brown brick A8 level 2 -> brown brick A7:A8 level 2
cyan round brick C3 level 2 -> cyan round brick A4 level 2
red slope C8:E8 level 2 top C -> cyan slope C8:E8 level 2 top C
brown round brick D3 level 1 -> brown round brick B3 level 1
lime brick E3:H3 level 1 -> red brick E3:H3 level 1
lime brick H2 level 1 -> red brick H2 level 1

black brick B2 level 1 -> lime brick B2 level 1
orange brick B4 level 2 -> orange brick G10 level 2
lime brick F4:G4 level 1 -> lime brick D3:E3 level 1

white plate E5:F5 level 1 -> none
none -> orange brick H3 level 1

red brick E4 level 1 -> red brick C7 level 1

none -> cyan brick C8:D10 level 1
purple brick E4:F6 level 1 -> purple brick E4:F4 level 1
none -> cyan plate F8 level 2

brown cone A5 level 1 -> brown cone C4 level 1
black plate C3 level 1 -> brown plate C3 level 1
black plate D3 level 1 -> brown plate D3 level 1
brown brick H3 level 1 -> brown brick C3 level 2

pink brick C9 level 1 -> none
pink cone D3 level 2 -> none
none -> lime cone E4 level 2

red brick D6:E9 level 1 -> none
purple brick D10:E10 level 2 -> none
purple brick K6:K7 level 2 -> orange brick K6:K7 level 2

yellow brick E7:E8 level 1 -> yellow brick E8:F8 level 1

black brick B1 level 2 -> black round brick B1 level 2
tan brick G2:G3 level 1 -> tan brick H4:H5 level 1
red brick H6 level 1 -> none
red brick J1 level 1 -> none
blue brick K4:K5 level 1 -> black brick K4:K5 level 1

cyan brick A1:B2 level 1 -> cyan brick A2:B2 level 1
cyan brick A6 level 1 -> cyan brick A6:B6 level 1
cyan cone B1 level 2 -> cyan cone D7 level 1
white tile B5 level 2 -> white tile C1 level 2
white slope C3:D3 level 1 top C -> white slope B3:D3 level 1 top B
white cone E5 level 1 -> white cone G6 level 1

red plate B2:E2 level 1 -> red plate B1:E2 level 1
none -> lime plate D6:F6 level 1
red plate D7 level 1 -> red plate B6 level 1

### [TASK DESCRIPTION]
Given the listing, work out the number of lines in which the word "orange" is found, and supply only that number.

### [SOLUTION TO THIS PROBLEM]
3